Assignment: In the entries below, find every line holding the string "blue" and collect it.

[Collected data]
▬▬▬▬▬▬

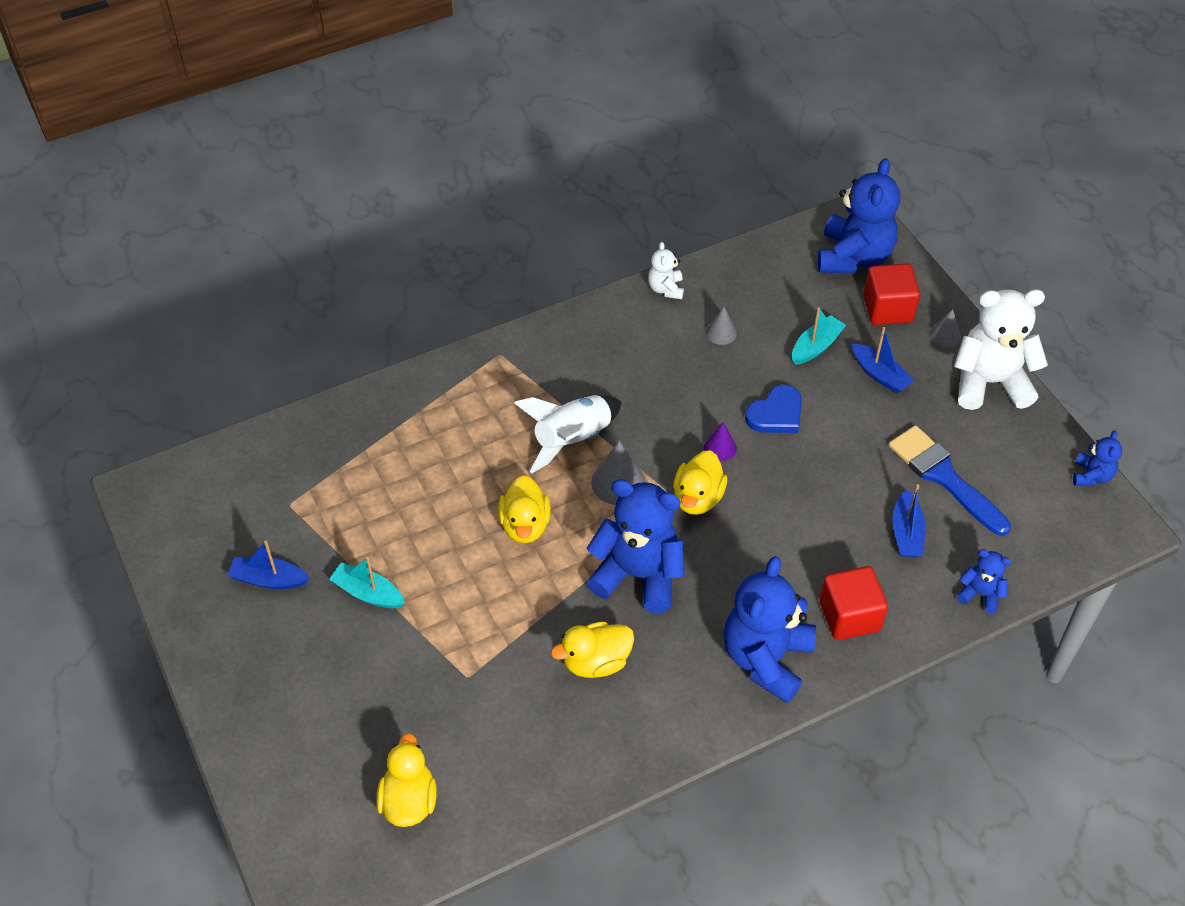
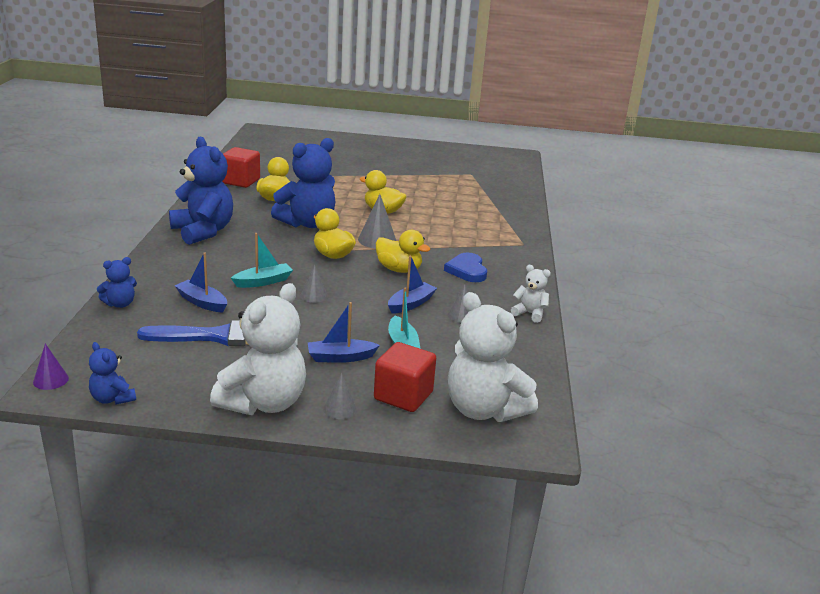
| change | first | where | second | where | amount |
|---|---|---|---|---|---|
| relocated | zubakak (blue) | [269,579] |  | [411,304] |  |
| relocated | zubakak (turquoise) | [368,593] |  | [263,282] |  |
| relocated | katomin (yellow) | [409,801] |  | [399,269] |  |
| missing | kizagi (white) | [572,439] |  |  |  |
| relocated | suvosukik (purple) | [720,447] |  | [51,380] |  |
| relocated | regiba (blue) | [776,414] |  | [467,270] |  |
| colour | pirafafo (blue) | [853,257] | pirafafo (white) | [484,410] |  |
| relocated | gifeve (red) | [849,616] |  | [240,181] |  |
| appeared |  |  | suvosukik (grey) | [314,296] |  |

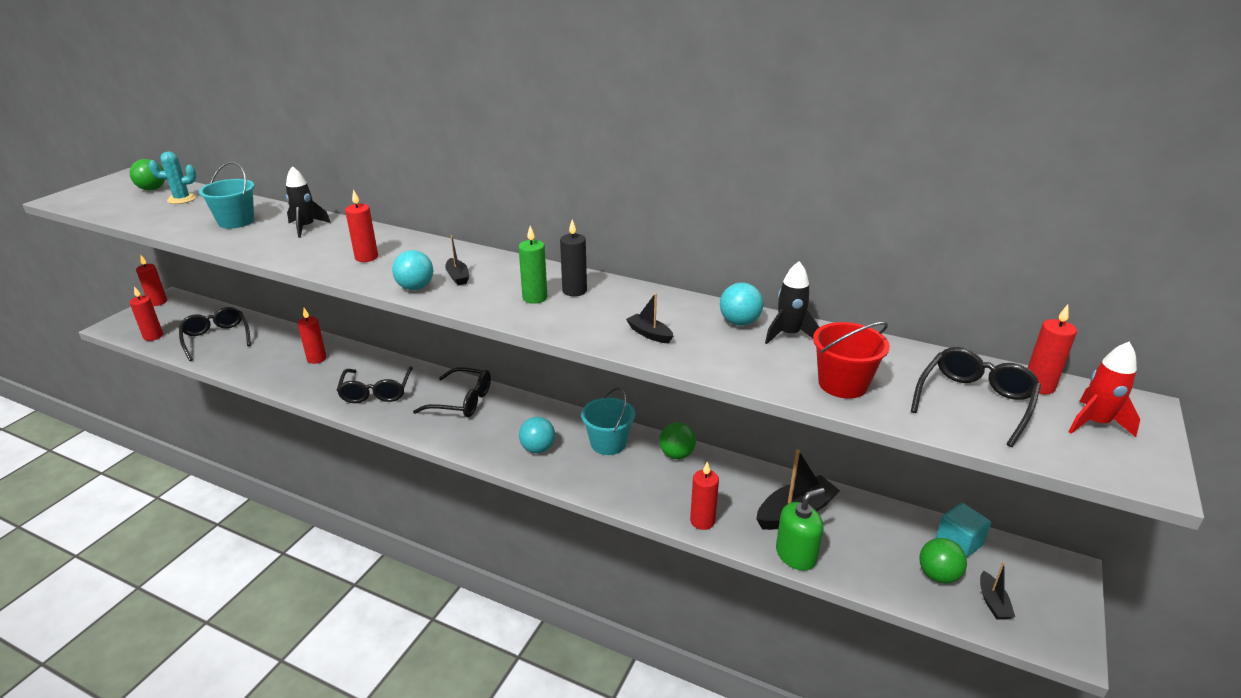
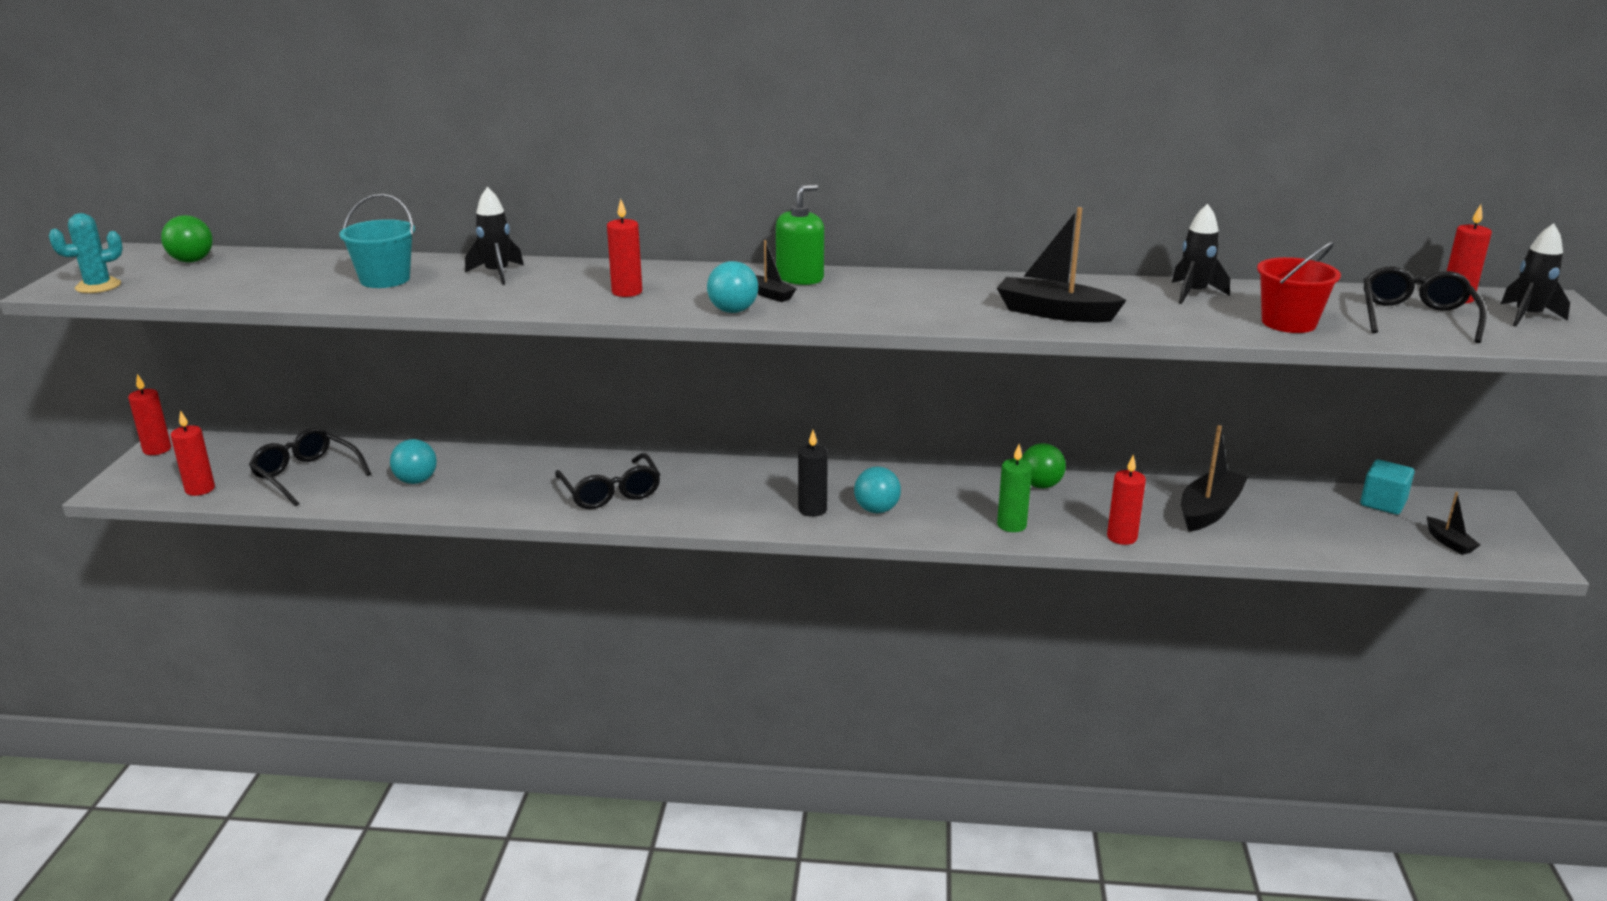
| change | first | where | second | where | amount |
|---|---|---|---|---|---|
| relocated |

▬▬▬▬▬▬

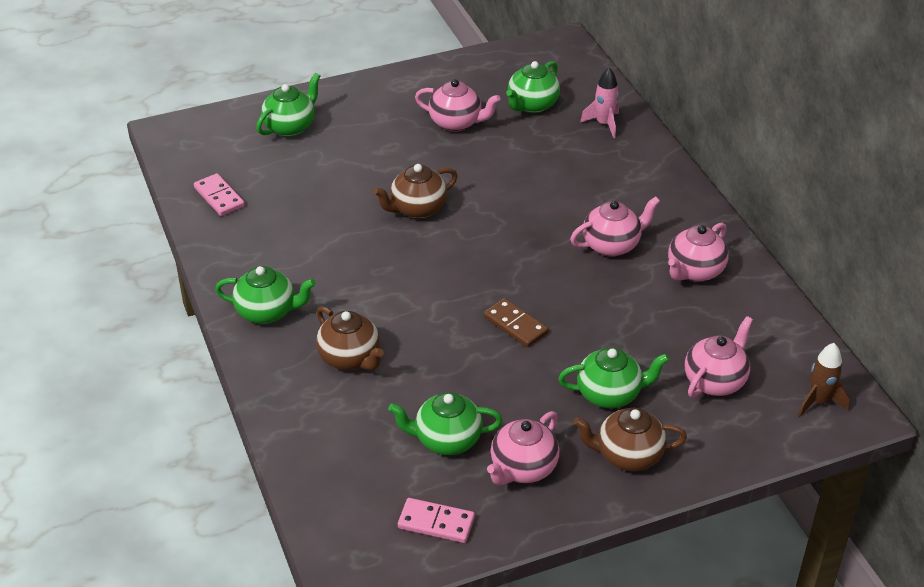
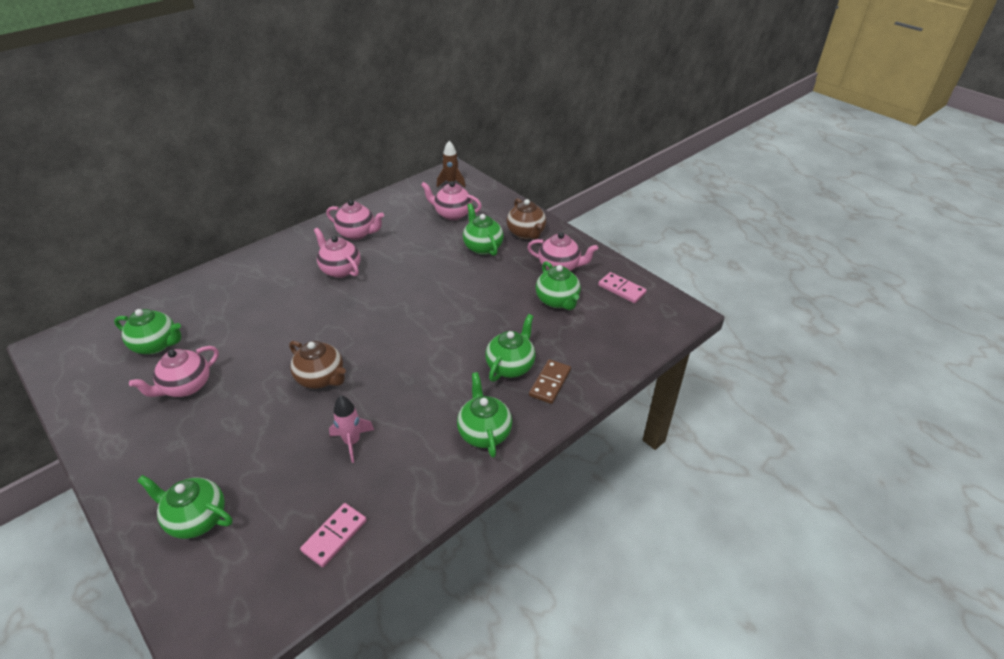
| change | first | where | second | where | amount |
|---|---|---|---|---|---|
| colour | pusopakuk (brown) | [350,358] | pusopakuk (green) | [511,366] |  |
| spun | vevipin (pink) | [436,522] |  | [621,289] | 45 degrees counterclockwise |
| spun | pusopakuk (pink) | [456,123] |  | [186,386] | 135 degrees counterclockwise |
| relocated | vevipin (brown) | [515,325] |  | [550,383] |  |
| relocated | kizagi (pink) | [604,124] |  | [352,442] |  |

▬▬▬▬▬▬

Answer to this problem:
| relocated | zubakak (blue) | [269,579] |  | [411,304] |  |
| relocated | regiba (blue) | [776,414] |  | [467,270] |  |
| colour | pirafafo (blue) | [853,257] | pirafafo (white) | [484,410] |  |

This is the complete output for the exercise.